◆ **Requirements**
Report the number of lines where the string "section" occurs, and write nothing else.

··· Data provided

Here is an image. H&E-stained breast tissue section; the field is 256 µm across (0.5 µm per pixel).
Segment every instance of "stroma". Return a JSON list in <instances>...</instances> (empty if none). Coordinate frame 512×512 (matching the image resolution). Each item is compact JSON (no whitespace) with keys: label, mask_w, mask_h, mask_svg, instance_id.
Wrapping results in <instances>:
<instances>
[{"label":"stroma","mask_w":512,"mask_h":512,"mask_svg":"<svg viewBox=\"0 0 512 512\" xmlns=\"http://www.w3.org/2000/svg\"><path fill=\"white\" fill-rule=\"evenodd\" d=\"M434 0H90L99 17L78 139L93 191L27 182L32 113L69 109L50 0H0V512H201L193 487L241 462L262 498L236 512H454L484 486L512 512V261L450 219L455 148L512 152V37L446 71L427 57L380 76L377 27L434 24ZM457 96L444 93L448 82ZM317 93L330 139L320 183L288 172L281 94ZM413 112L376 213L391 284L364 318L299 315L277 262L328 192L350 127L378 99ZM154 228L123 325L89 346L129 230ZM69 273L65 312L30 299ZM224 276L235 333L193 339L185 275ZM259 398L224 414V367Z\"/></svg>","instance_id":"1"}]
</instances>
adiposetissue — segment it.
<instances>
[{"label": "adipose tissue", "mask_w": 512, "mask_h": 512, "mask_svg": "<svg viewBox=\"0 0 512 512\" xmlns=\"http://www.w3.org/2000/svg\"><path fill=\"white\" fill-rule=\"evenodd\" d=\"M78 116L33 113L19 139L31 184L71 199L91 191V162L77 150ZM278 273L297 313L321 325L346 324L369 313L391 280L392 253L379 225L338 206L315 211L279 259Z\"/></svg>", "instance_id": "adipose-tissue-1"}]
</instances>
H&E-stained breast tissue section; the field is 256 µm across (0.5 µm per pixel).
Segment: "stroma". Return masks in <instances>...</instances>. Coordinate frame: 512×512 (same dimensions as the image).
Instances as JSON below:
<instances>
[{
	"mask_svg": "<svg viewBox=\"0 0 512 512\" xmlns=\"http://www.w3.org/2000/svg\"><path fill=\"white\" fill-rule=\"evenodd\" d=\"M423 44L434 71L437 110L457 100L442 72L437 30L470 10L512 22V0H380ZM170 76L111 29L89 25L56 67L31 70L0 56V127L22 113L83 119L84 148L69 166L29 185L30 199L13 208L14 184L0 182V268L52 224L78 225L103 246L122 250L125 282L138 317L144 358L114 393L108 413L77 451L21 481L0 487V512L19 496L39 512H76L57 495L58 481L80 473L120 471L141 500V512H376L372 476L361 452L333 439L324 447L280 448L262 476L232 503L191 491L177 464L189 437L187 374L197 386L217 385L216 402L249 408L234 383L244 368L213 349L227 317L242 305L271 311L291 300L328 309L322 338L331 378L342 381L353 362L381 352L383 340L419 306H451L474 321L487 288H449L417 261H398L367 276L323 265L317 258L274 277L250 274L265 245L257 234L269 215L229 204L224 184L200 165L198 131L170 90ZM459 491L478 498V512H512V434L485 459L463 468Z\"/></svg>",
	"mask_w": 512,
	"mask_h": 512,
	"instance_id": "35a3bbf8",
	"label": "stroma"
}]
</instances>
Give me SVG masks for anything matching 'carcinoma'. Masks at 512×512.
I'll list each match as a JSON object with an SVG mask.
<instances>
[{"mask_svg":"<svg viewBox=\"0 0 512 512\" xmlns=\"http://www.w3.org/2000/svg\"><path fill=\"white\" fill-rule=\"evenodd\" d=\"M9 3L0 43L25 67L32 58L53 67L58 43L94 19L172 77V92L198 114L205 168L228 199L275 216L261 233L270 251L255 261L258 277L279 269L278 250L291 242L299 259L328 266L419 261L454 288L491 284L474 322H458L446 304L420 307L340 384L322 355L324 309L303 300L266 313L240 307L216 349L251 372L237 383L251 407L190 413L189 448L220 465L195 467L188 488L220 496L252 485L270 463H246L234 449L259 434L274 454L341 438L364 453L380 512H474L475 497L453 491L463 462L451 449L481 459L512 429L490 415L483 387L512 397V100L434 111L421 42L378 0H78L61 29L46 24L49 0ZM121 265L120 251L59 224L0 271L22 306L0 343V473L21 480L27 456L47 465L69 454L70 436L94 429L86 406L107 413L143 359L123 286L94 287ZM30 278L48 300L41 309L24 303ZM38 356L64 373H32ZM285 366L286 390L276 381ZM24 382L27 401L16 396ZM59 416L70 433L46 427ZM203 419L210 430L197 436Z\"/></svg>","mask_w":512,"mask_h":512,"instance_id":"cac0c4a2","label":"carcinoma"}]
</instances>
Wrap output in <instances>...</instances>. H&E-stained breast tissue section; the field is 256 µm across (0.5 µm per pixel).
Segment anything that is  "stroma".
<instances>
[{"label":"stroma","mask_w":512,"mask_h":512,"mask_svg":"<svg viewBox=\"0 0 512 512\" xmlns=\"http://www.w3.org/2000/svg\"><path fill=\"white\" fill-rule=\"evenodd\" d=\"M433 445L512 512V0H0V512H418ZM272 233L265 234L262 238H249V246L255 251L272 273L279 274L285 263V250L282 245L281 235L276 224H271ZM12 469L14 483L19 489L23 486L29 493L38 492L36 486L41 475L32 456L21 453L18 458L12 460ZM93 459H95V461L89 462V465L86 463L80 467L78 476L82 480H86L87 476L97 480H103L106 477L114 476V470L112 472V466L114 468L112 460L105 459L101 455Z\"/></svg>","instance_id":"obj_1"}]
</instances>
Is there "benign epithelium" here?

······

◆ **Full solution**
3